══ Information supplied
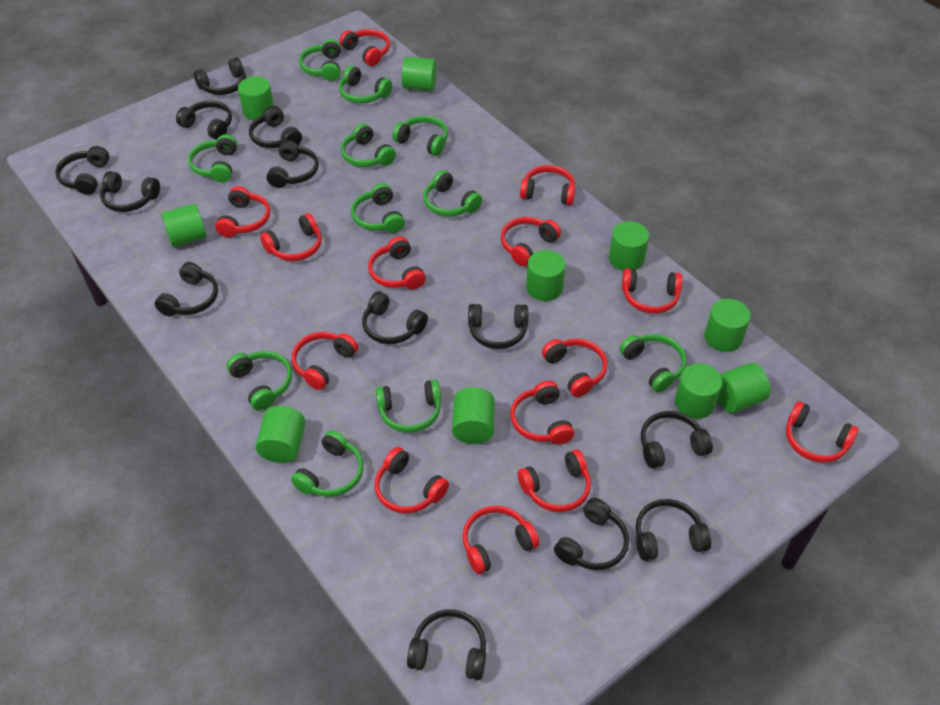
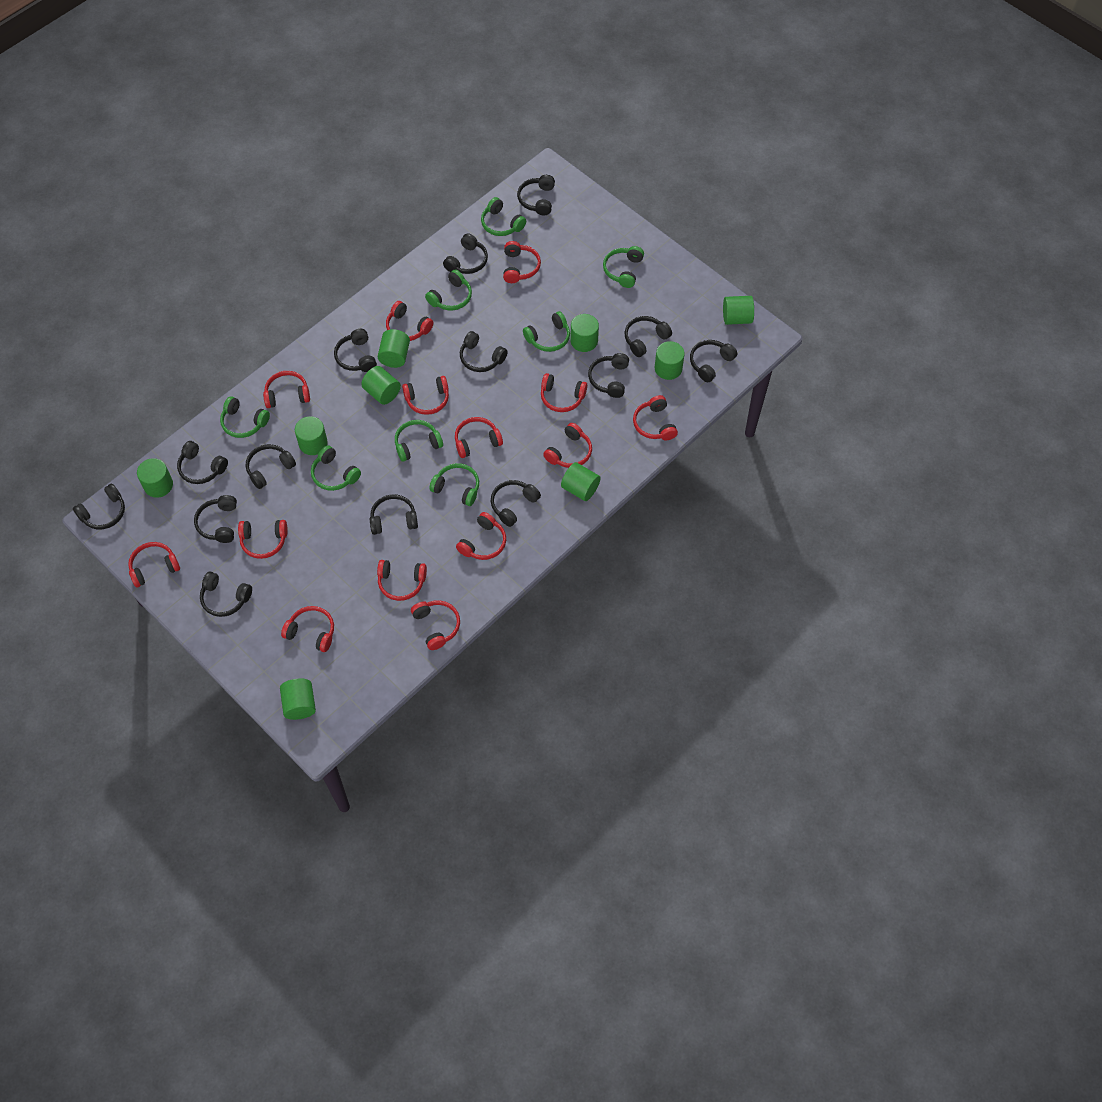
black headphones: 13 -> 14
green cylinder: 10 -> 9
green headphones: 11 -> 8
════
══ Information supplied
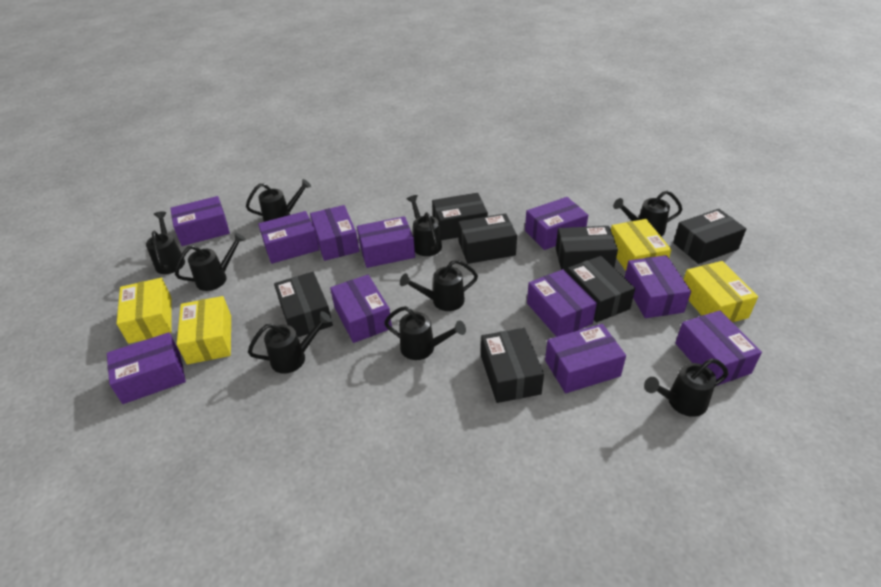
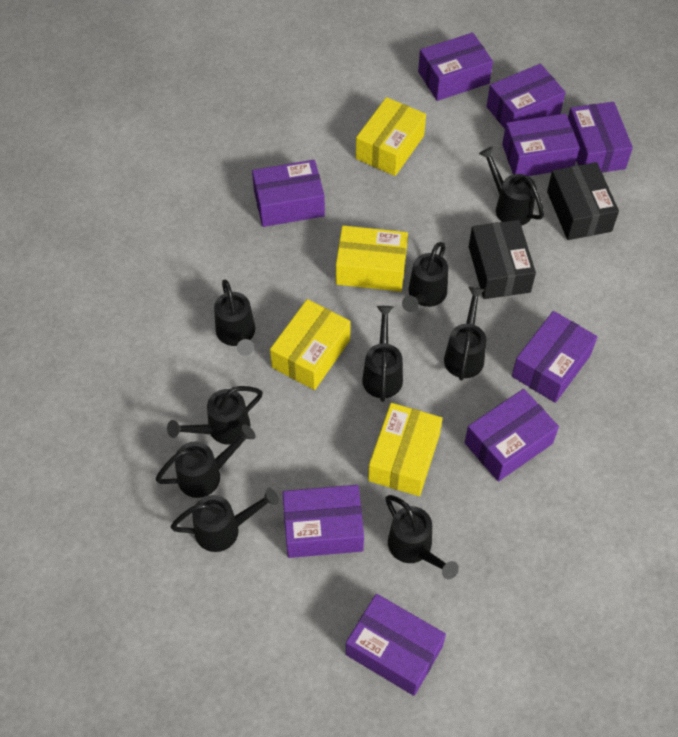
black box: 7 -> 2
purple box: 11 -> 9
════
- Task brief
Find "headphones" in the data above. Report each line where it appears.

- Response to this task
black headphones: 13 -> 14
green headphones: 11 -> 8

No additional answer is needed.